## Records for this task

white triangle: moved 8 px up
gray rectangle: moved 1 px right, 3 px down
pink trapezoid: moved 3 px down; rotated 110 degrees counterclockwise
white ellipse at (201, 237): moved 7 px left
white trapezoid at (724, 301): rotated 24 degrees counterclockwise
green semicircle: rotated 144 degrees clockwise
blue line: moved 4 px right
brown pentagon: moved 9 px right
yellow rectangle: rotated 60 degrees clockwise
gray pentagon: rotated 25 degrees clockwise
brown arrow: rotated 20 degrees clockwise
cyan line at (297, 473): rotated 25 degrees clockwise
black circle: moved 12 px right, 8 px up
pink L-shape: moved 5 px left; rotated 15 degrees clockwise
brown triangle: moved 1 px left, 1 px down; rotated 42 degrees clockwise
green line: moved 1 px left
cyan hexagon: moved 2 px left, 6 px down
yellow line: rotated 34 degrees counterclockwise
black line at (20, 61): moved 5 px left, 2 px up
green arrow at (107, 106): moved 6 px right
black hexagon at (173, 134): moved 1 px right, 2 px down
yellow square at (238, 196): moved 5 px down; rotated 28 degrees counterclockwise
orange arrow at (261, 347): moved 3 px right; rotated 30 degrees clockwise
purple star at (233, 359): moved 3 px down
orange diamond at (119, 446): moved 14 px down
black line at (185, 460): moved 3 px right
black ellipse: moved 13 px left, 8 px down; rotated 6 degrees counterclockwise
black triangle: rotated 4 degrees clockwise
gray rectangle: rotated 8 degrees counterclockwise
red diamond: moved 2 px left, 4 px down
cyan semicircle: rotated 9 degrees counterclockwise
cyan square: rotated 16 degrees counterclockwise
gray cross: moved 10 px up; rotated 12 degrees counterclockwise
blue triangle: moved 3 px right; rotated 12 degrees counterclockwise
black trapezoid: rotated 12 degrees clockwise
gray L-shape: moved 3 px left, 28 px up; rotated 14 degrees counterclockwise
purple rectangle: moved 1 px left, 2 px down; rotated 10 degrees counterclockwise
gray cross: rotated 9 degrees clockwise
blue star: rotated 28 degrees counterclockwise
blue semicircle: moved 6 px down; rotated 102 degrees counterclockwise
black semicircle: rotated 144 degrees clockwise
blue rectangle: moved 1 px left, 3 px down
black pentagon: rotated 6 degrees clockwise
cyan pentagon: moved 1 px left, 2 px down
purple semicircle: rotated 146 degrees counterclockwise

## What you are asked to do
Each entry in the data must be copied exactly.

## Answer below
white triangle: moved 8 px up
gray rectangle: moved 1 px right, 3 px down
pink trapezoid: moved 3 px down; rotated 110 degrees counterclockwise
white ellipse at (201, 237): moved 7 px left
white trapezoid at (724, 301): rotated 24 degrees counterclockwise
green semicircle: rotated 144 degrees clockwise
blue line: moved 4 px right
brown pentagon: moved 9 px right
yellow rectangle: rotated 60 degrees clockwise
gray pentagon: rotated 25 degrees clockwise
brown arrow: rotated 20 degrees clockwise
cyan line at (297, 473): rotated 25 degrees clockwise
black circle: moved 12 px right, 8 px up
pink L-shape: moved 5 px left; rotated 15 degrees clockwise
brown triangle: moved 1 px left, 1 px down; rotated 42 degrees clockwise
green line: moved 1 px left
cyan hexagon: moved 2 px left, 6 px down
yellow line: rotated 34 degrees counterclockwise
black line at (20, 61): moved 5 px left, 2 px up
green arrow at (107, 106): moved 6 px right
black hexagon at (173, 134): moved 1 px right, 2 px down
yellow square at (238, 196): moved 5 px down; rotated 28 degrees counterclockwise
orange arrow at (261, 347): moved 3 px right; rotated 30 degrees clockwise
purple star at (233, 359): moved 3 px down
orange diamond at (119, 446): moved 14 px down
black line at (185, 460): moved 3 px right
black ellipse: moved 13 px left, 8 px down; rotated 6 degrees counterclockwise
black triangle: rotated 4 degrees clockwise
gray rectangle: rotated 8 degrees counterclockwise
red diamond: moved 2 px left, 4 px down
cyan semicircle: rotated 9 degrees counterclockwise
cyan square: rotated 16 degrees counterclockwise
gray cross: moved 10 px up; rotated 12 degrees counterclockwise
blue triangle: moved 3 px right; rotated 12 degrees counterclockwise
black trapezoid: rotated 12 degrees clockwise
gray L-shape: moved 3 px left, 28 px up; rotated 14 degrees counterclockwise
purple rectangle: moved 1 px left, 2 px down; rotated 10 degrees counterclockwise
gray cross: rotated 9 degrees clockwise
blue star: rotated 28 degrees counterclockwise
blue semicircle: moved 6 px down; rotated 102 degrees counterclockwise
black semicircle: rotated 144 degrees clockwise
blue rectangle: moved 1 px left, 3 px down
black pentagon: rotated 6 degrees clockwise
cyan pentagon: moved 1 px left, 2 px down
purple semicircle: rotated 146 degrees counterclockwise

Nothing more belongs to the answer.